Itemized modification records

========

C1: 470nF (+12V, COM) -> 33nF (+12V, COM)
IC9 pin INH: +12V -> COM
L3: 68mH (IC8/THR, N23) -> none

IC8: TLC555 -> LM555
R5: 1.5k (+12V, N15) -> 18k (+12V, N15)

========

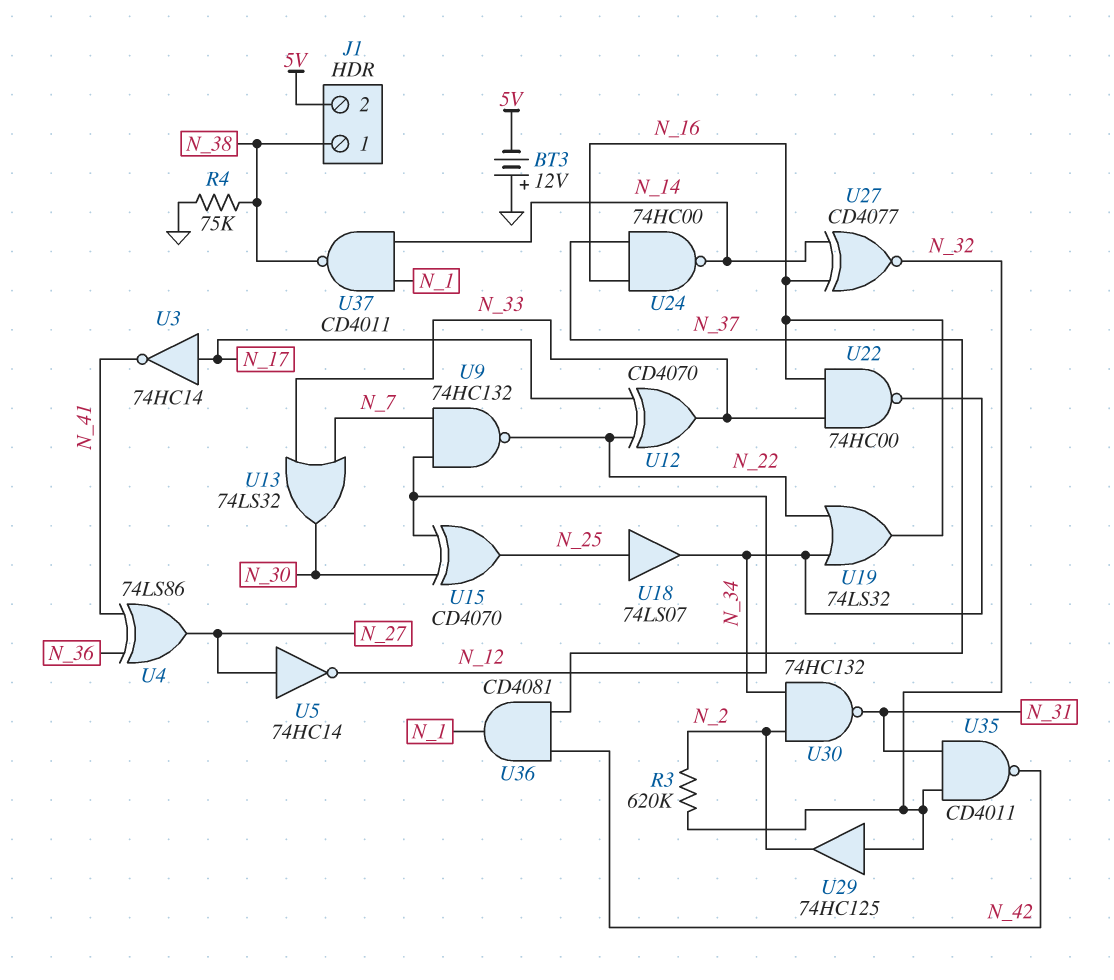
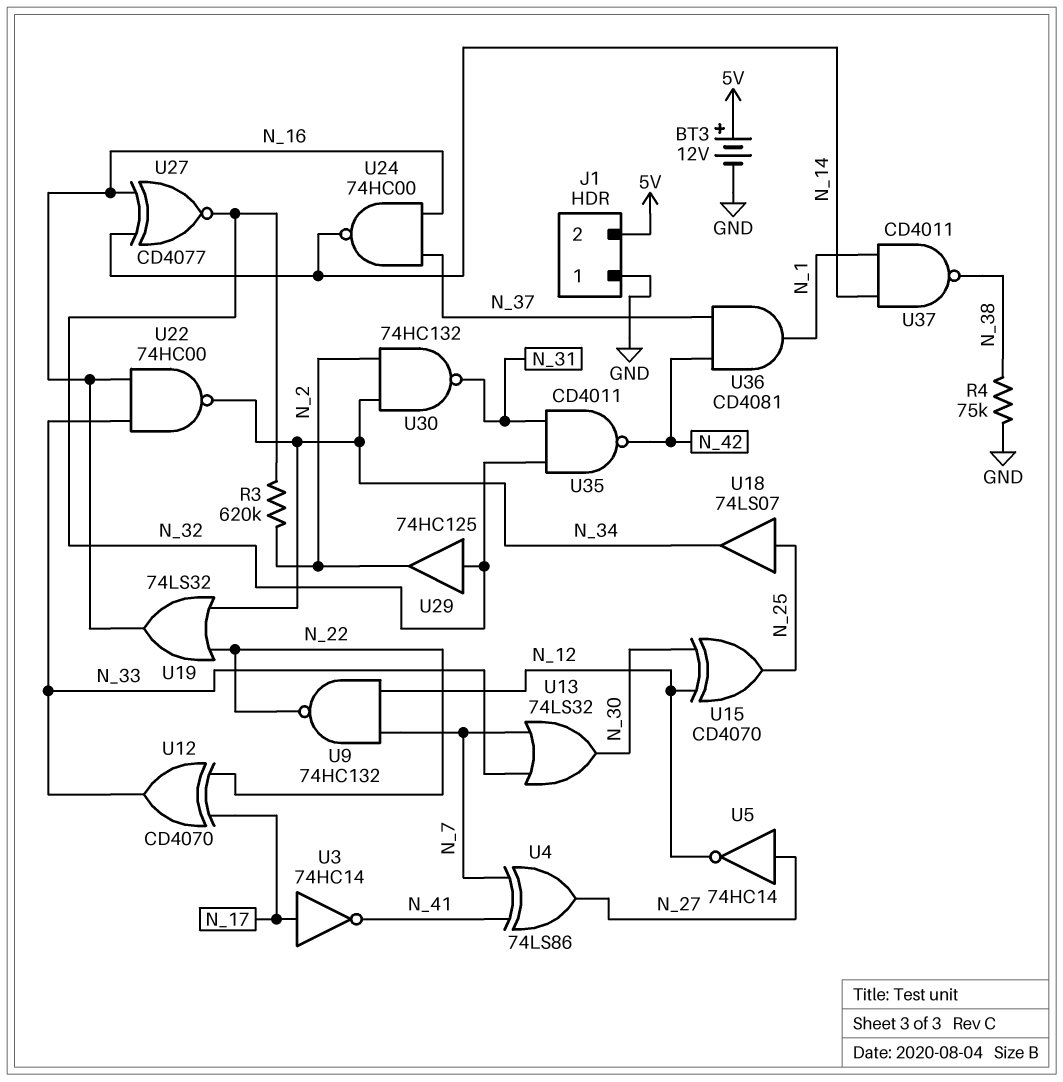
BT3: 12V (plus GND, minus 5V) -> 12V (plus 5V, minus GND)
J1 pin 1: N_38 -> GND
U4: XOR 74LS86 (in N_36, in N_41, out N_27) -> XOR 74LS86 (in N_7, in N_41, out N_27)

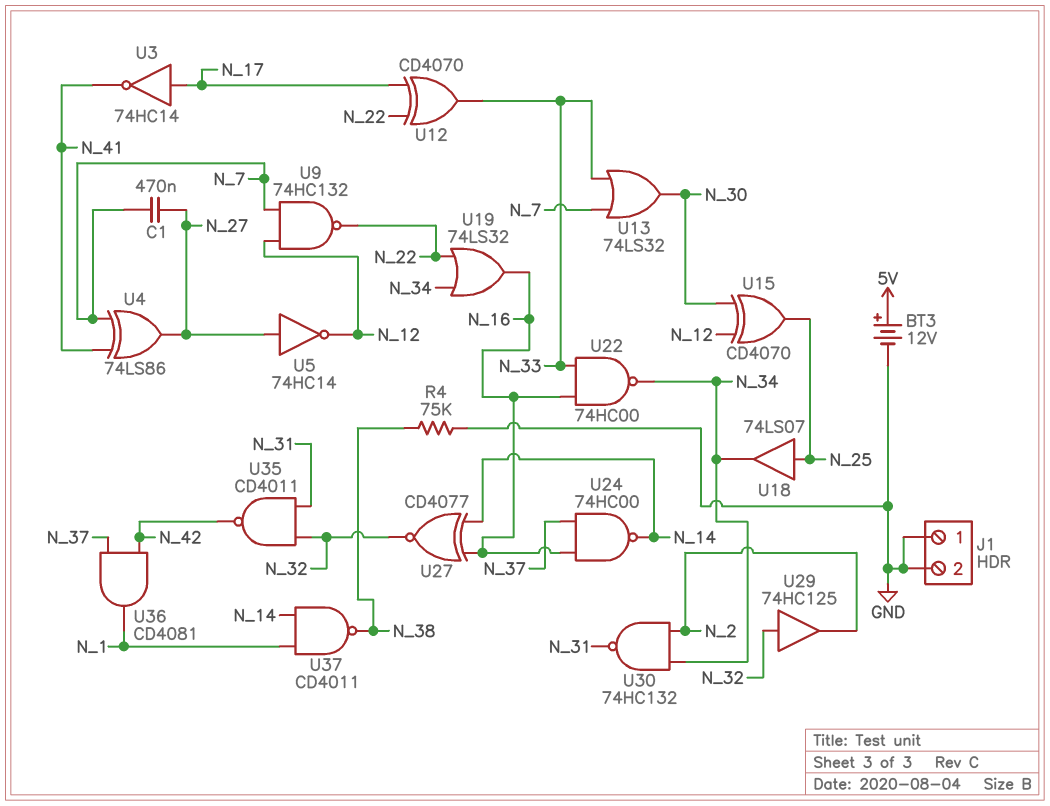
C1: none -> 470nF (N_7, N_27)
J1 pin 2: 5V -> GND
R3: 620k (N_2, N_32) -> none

========

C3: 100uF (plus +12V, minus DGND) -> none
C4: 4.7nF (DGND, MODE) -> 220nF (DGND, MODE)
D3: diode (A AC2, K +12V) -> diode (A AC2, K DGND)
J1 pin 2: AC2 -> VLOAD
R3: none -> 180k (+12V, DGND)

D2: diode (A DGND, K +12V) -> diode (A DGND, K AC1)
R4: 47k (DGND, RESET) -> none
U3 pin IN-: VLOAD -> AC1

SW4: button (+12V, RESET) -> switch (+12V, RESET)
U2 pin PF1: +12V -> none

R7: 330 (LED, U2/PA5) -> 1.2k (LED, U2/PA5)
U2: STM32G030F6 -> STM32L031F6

========

Pick out every line above that holds the word "minus" and copy it.

▸ **Response area**
BT3: 12V (plus GND, minus 5V) -> 12V (plus 5V, minus GND)
C3: 100uF (plus +12V, minus DGND) -> none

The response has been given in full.